■ **RECORDS FOR THE EXERCISE**:
= Beginning of Section =
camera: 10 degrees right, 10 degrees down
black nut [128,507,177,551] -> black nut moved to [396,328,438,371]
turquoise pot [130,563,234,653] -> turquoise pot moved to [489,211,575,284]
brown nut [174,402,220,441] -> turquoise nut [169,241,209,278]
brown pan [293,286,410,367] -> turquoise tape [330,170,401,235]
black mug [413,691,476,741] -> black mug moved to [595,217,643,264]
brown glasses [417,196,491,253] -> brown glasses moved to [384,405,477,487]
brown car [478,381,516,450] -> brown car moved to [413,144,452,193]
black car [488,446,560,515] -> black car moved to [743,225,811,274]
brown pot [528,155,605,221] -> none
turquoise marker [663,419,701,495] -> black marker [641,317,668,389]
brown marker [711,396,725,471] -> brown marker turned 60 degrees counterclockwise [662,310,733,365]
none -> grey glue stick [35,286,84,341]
= End of Section =
= Beginning of Section =
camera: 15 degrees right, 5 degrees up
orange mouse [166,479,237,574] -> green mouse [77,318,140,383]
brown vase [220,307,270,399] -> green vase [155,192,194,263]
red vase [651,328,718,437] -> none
= End of Section =
■ **ACTIVITY**: Take exactly the lines from the one containing "camera: 10 degrees right, 10 degrees down" through the one containing "none -> grey glue stick [35,286,84,341]" in the data above, and output them with nothing added.

■ **WRITTEN ANSWER**:
camera: 10 degrees right, 10 degrees down
black nut [128,507,177,551] -> black nut moved to [396,328,438,371]
turquoise pot [130,563,234,653] -> turquoise pot moved to [489,211,575,284]
brown nut [174,402,220,441] -> turquoise nut [169,241,209,278]
brown pan [293,286,410,367] -> turquoise tape [330,170,401,235]
black mug [413,691,476,741] -> black mug moved to [595,217,643,264]
brown glasses [417,196,491,253] -> brown glasses moved to [384,405,477,487]
brown car [478,381,516,450] -> brown car moved to [413,144,452,193]
black car [488,446,560,515] -> black car moved to [743,225,811,274]
brown pot [528,155,605,221] -> none
turquoise marker [663,419,701,495] -> black marker [641,317,668,389]
brown marker [711,396,725,471] -> brown marker turned 60 degrees counterclockwise [662,310,733,365]
none -> grey glue stick [35,286,84,341]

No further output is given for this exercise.